# ACTIVITY
Your reply should set down word for word each line below from the one with "TP3: none -> test point (LEDK)" through the final line, both included, but none of the pictures.

# RECORDS FOR THIS TASK

*** Begin section ***

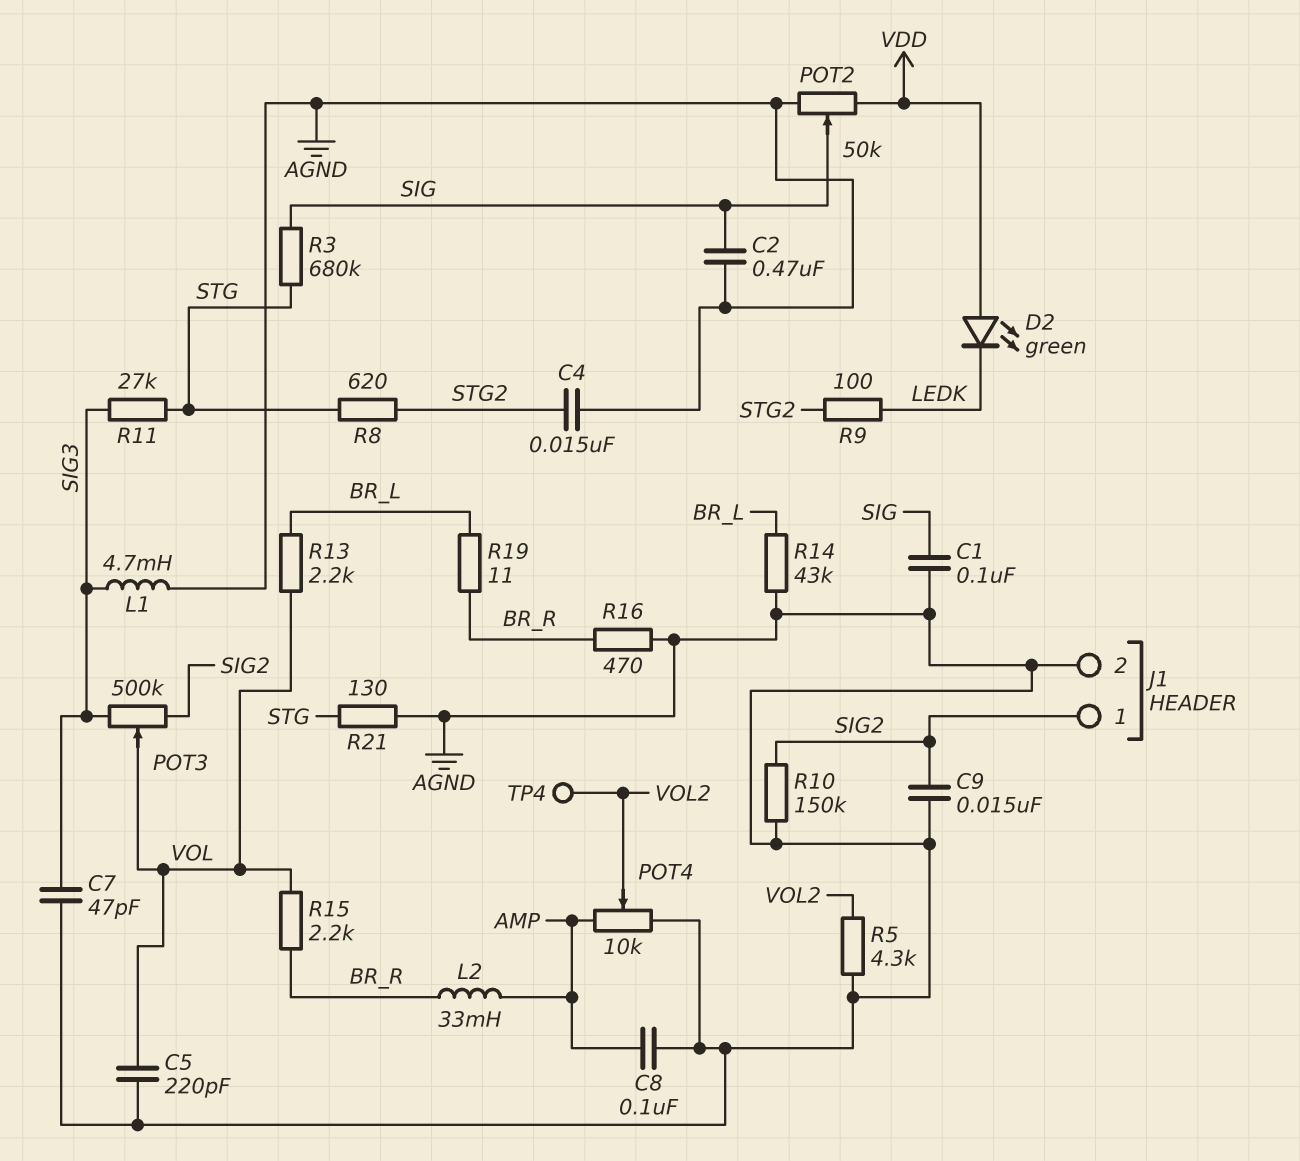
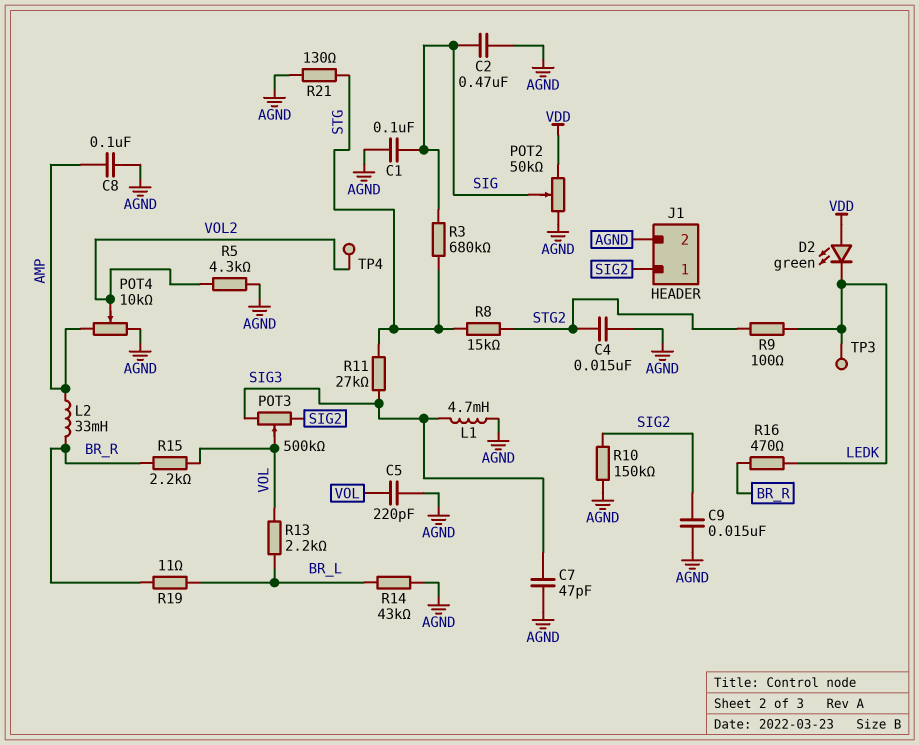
R8: 620 (STG, STG2) -> 15k (STG, STG2)
R16: 470 (AGND, BR_R) -> 470 (BR_R, LEDK)
TP3: none -> test point (LEDK)

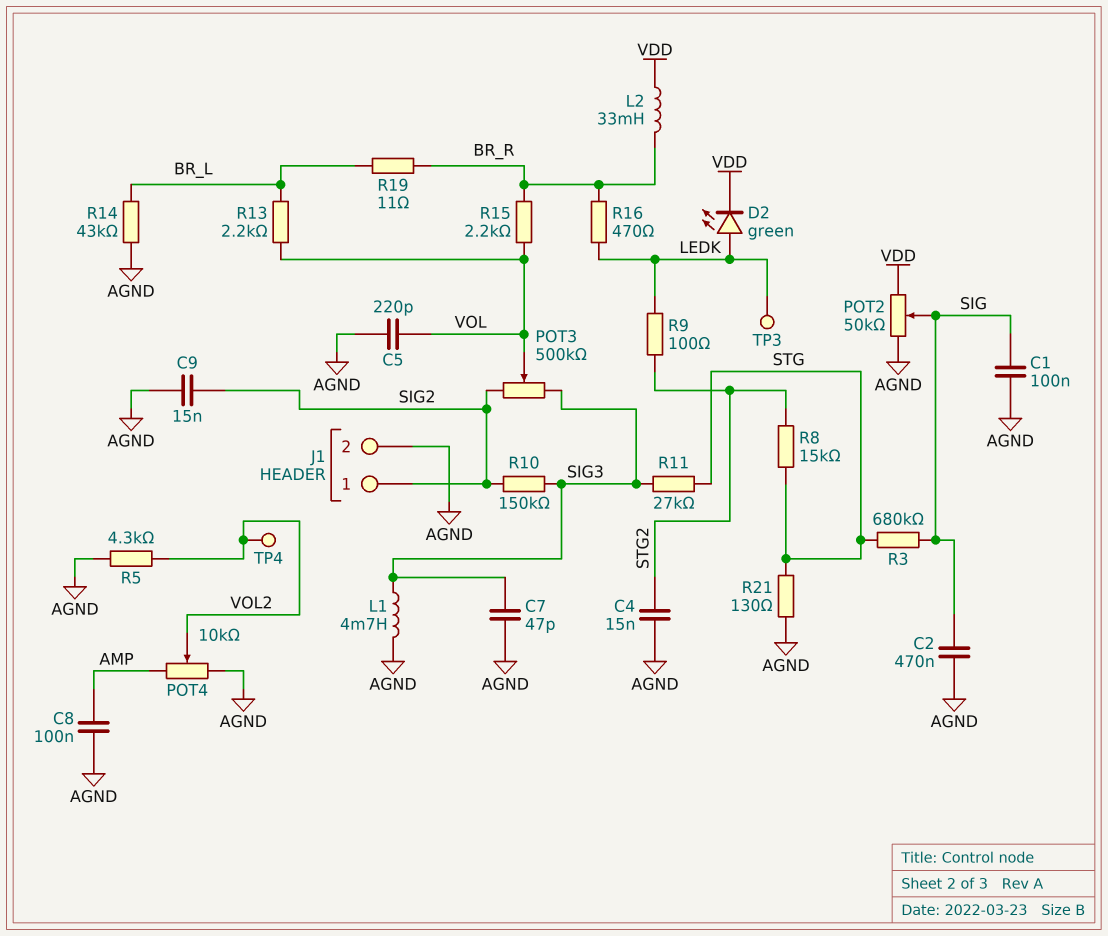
D2: LED green (A VDD, K LEDK) -> LED green (A LEDK, K VDD)
L2: 33mH (AMP, BR_R) -> 33mH (BR_R, VDD)
R10: 150k (AGND, SIG2) -> 150k (SIG2, SIG3)

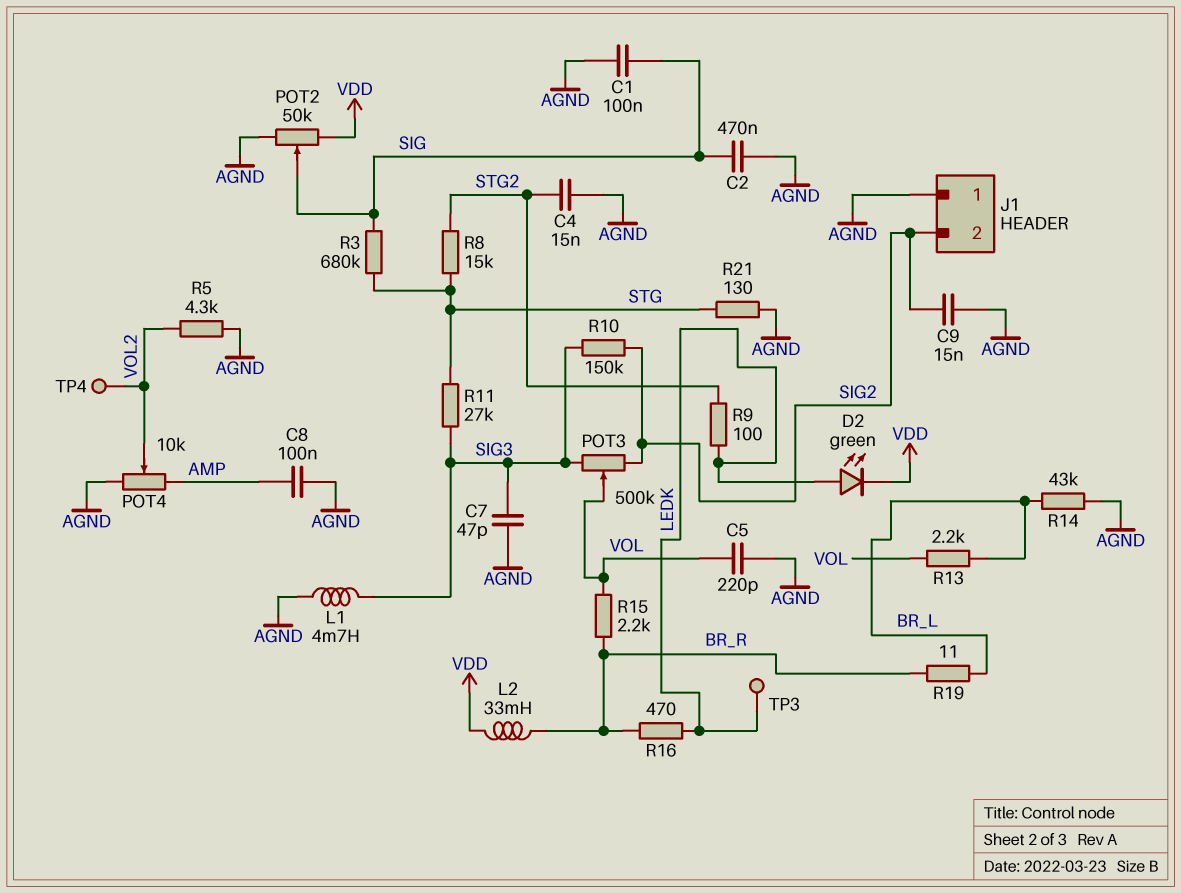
J1 pin 1: SIG2 -> AGND
J1 pin 2: AGND -> SIG2

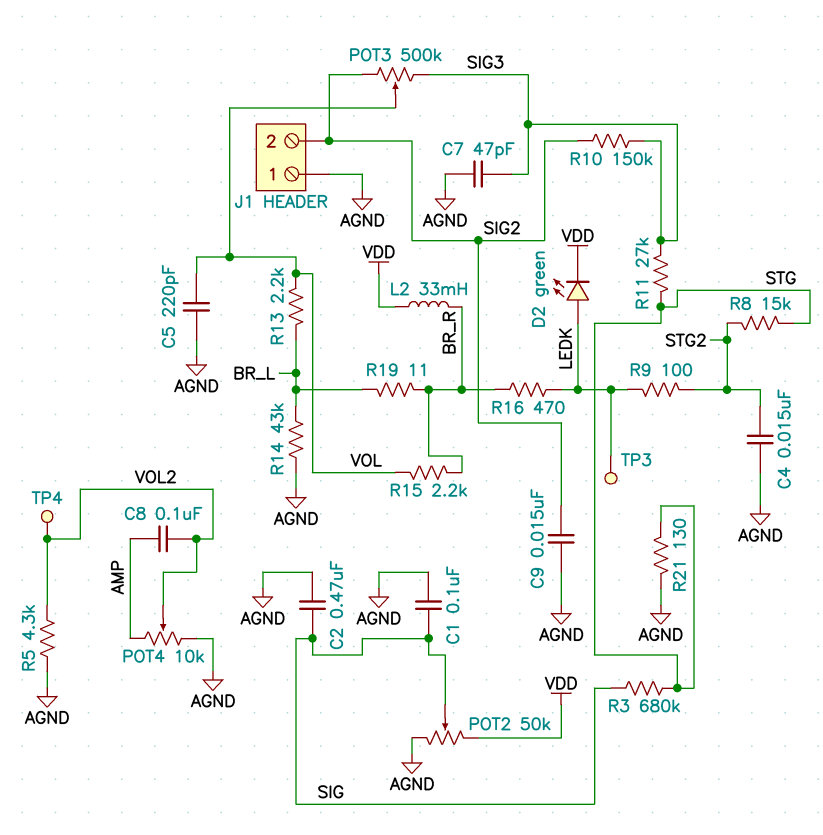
C8: 100nF (AGND, AMP) -> 100nF (AMP, VOL2)
L1: 4.7mH (AGND, SIG3) -> none

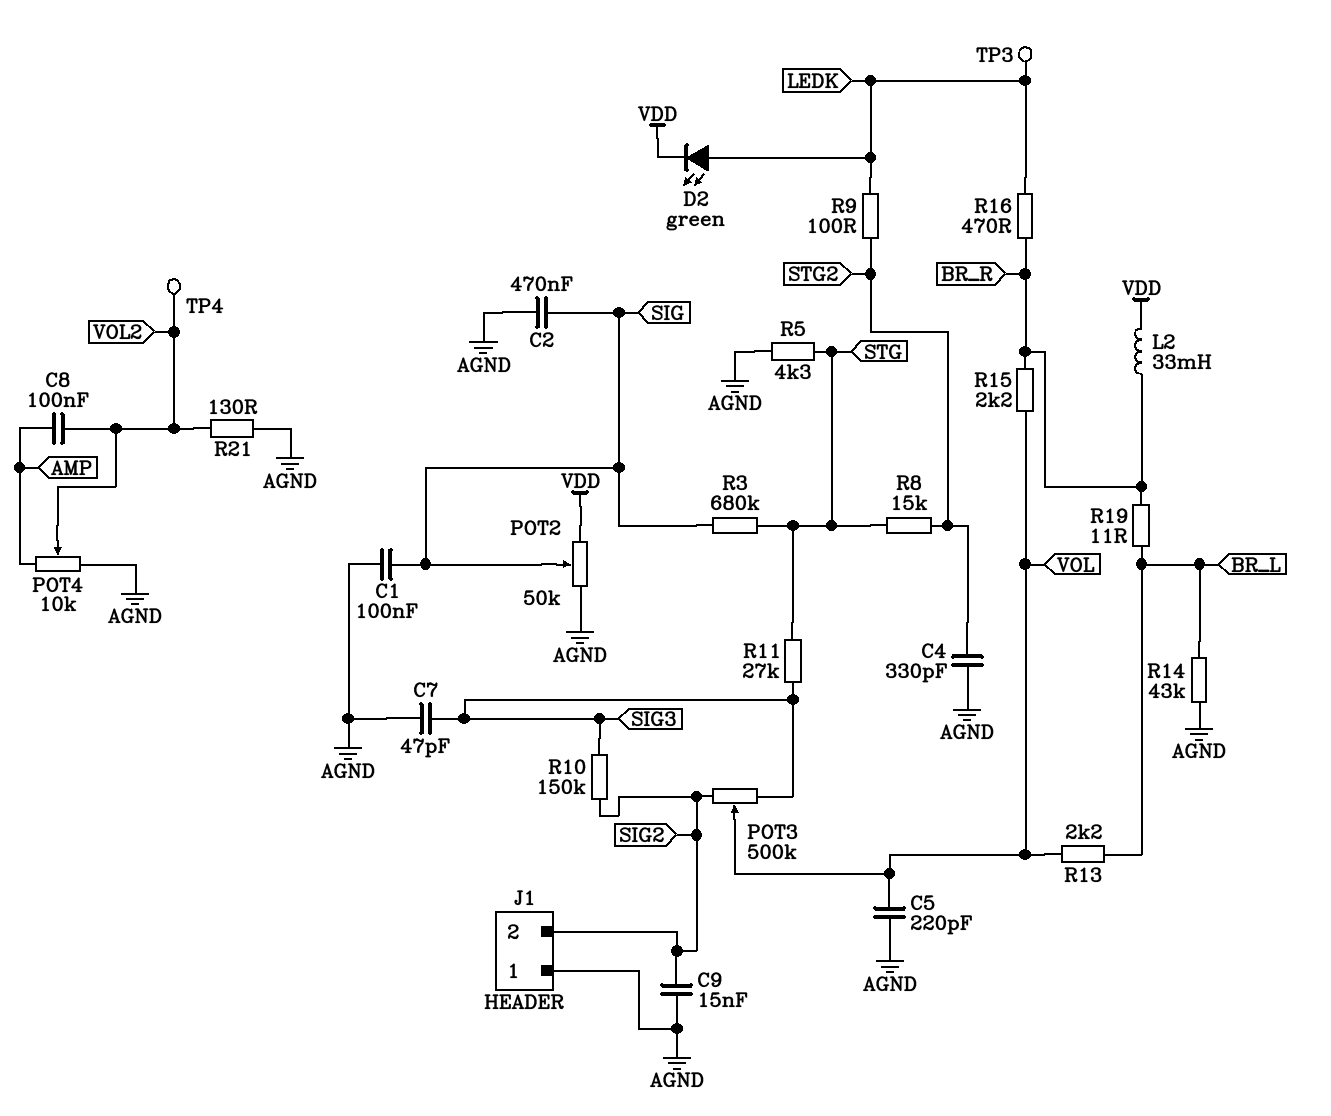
C4: 15nF (AGND, STG2) -> 330pF (AGND, STG2)
R5: 4.3k (AGND, VOL2) -> 4.3k (AGND, STG)
R21: 130 (AGND, STG) -> 130 (AGND, VOL2)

*** End section ***

# PROBLEM SOLUTION
TP3: none -> test point (LEDK)

D2: LED green (A VDD, K LEDK) -> LED green (A LEDK, K VDD)
L2: 33mH (AMP, BR_R) -> 33mH (BR_R, VDD)
R10: 150k (AGND, SIG2) -> 150k (SIG2, SIG3)

J1 pin 1: SIG2 -> AGND
J1 pin 2: AGND -> SIG2

C8: 100nF (AGND, AMP) -> 100nF (AMP, VOL2)
L1: 4.7mH (AGND, SIG3) -> none

C4: 15nF (AGND, STG2) -> 330pF (AGND, STG2)
R5: 4.3k (AGND, VOL2) -> 4.3k (AGND, STG)
R21: 130 (AGND, STG) -> 130 (AGND, VOL2)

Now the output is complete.